*Exercise aim*: Leaving the pictures out, transcribe the records below exactly.

*Records provided*:

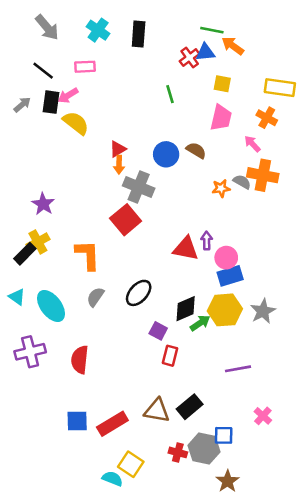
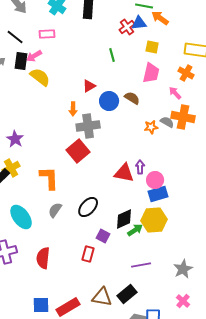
red triangle: (118, 149) -> (89, 86), moved
gray cross: (139, 187) -> (88, 126), turned -30
gray star: (263, 311) -> (183, 269), moved
red rectangle: (170, 356) -> (88, 254), moved
purple line: (238, 369) -> (141, 265), moved

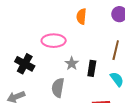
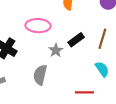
black rectangle: (92, 68) -> (76, 40), moved, turned 42

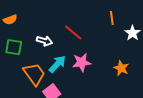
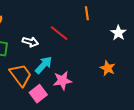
orange line: (112, 18) -> (87, 13), moved
pink star: (82, 62) -> (62, 81), moved

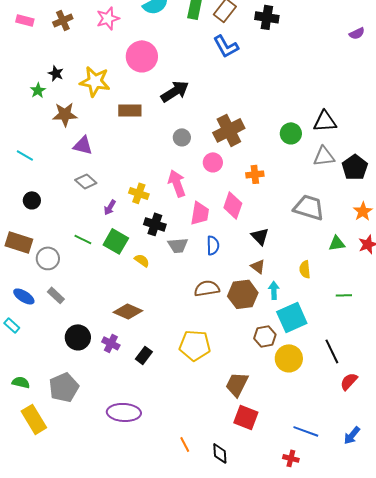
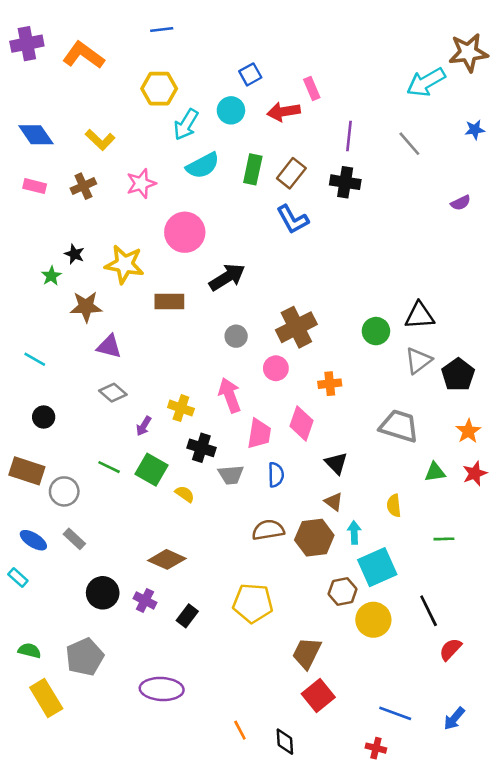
gray triangle: (324, 156) -> (418, 361), turned -30
red square: (246, 417) -> (318, 695), turned 30

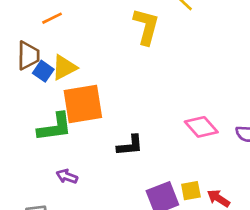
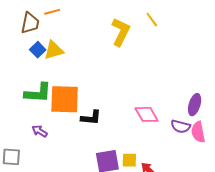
brown trapezoid: (28, 55) -> (30, 23), moved
orange square: (83, 104) -> (65, 99), moved

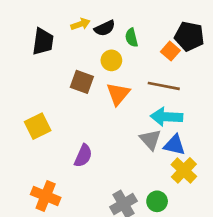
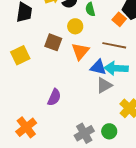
yellow square: (38, 126) -> (20, 55), moved
gray triangle: (150, 140) -> (104, 85), turned 42
blue triangle: (174, 145) -> (98, 67), moved
orange cross: (46, 196) -> (26, 127), turned 30

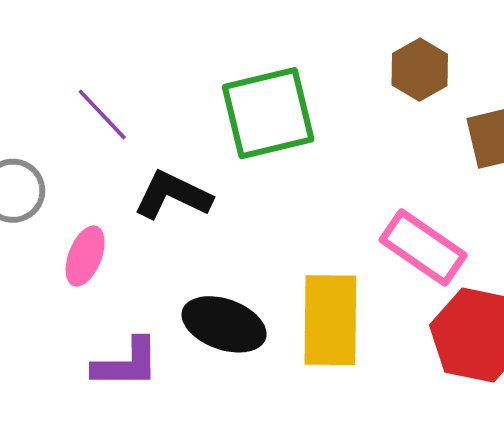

*Response*:
red triangle: (118, 149) -> (89, 86), moved
gray cross: (139, 187) -> (88, 126), turned -30
gray star: (263, 311) -> (183, 269), moved
red rectangle: (170, 356) -> (88, 254), moved
purple line: (238, 369) -> (141, 265), moved

black rectangle: (92, 68) -> (76, 40), moved, turned 42

orange line: (112, 18) -> (87, 13), moved
pink star: (82, 62) -> (62, 81), moved

gray triangle: (324, 156) -> (418, 361), turned -30
red square: (246, 417) -> (318, 695), turned 30

brown trapezoid: (28, 55) -> (30, 23), moved
orange square: (83, 104) -> (65, 99), moved

yellow square: (38, 126) -> (20, 55), moved
gray triangle: (150, 140) -> (104, 85), turned 42
blue triangle: (174, 145) -> (98, 67), moved
orange cross: (46, 196) -> (26, 127), turned 30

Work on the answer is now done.